→ **Aim of the exercise**: From the first line to the last, reproduce the records below exactly, omitting any picture.

- Opening Delimiter -

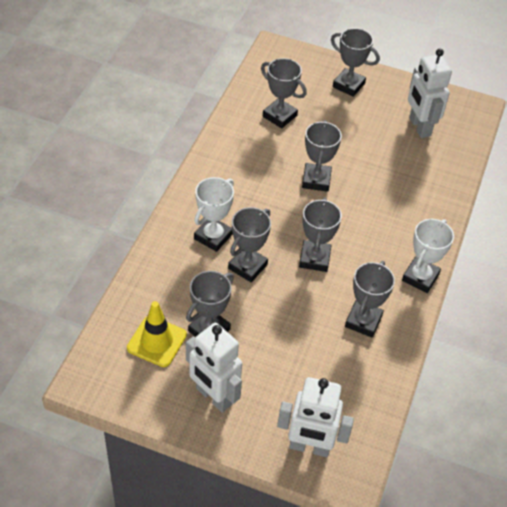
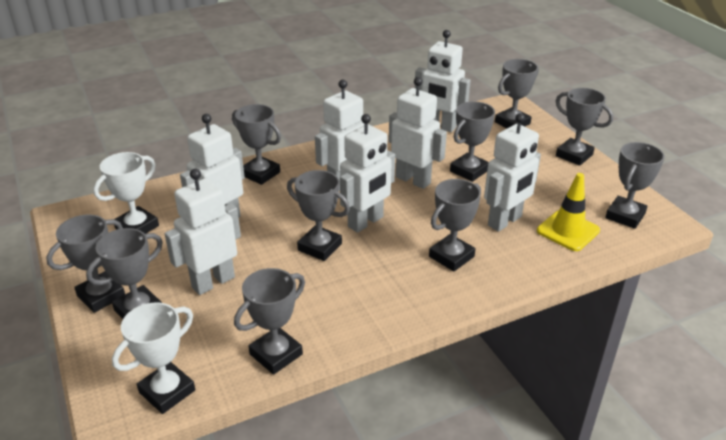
grey trophy: 7 -> 10
white robot: 3 -> 7

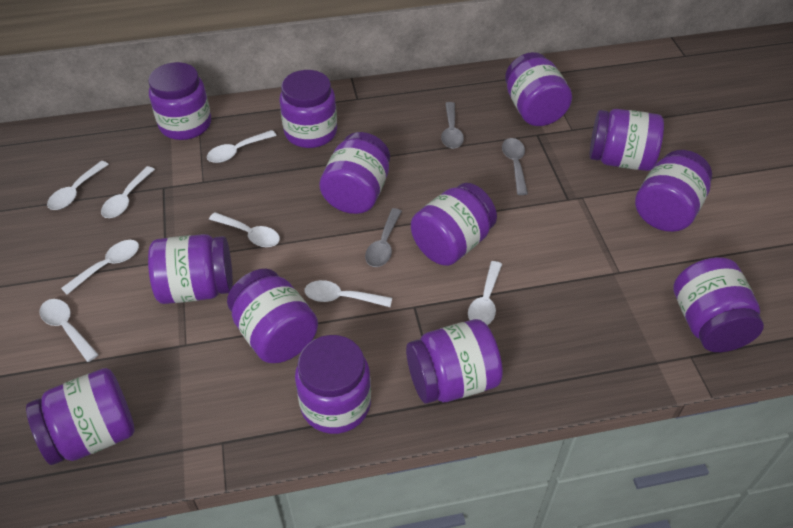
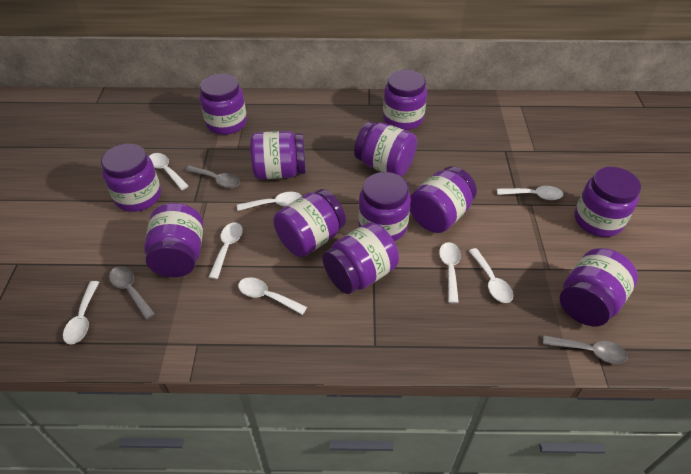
purple jar: 13 -> 12

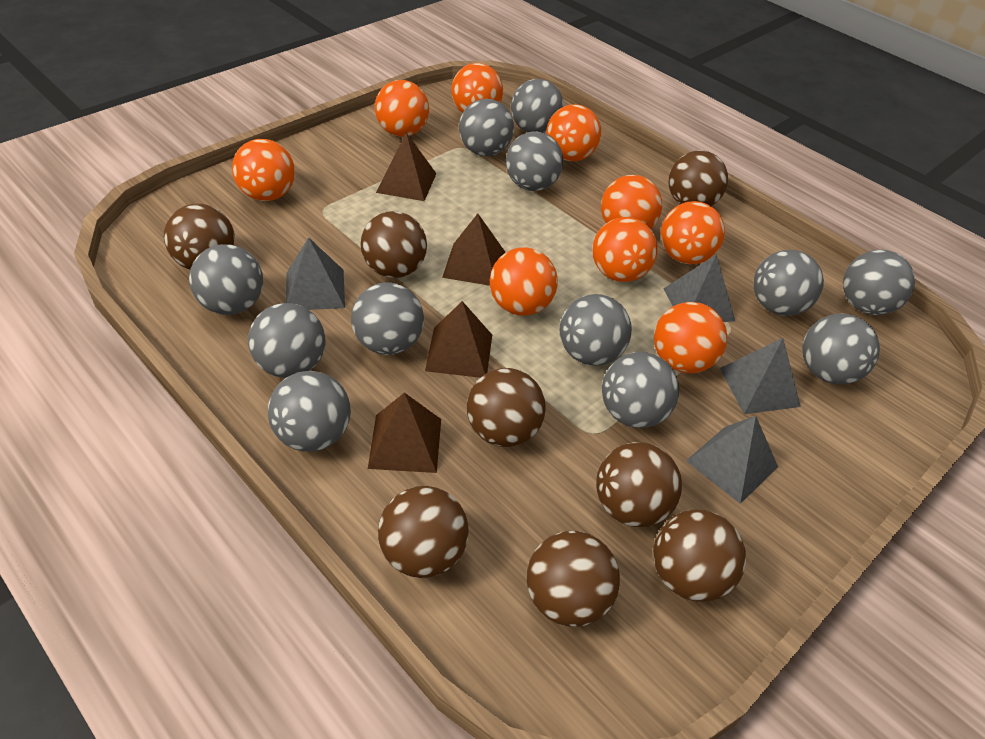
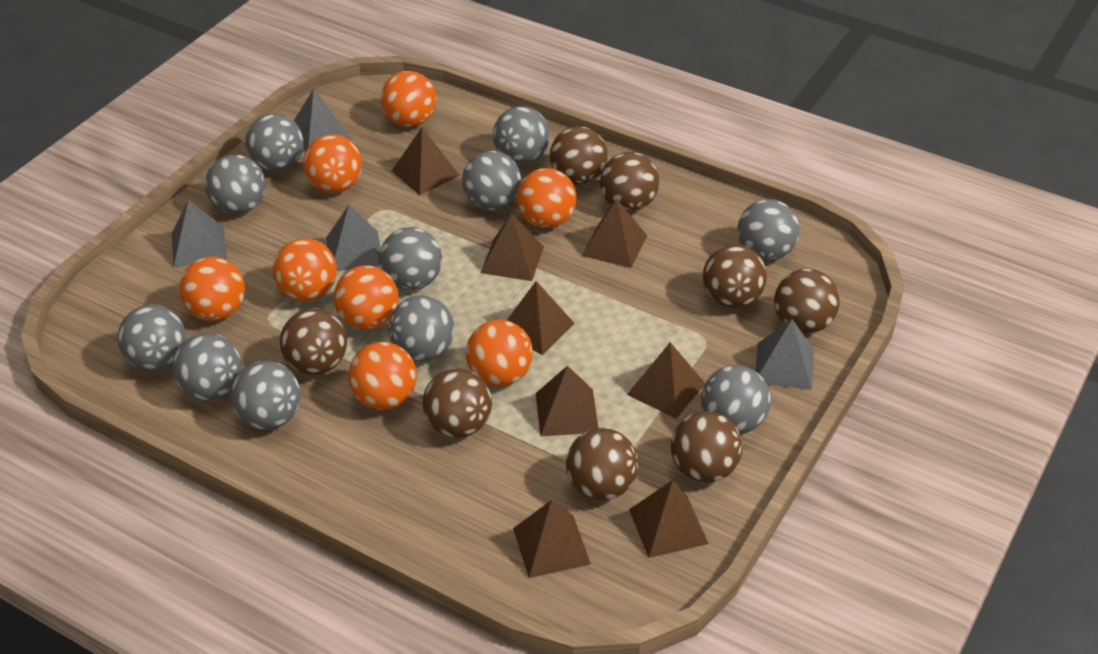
brown pyramid: 4 -> 8
grey ball: 12 -> 11
orange ball: 9 -> 8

- Closing Delimiter -

→ **Answer space**:
grey trophy: 7 -> 10
white robot: 3 -> 7

purple jar: 13 -> 12

brown pyramid: 4 -> 8
grey ball: 12 -> 11
orange ball: 9 -> 8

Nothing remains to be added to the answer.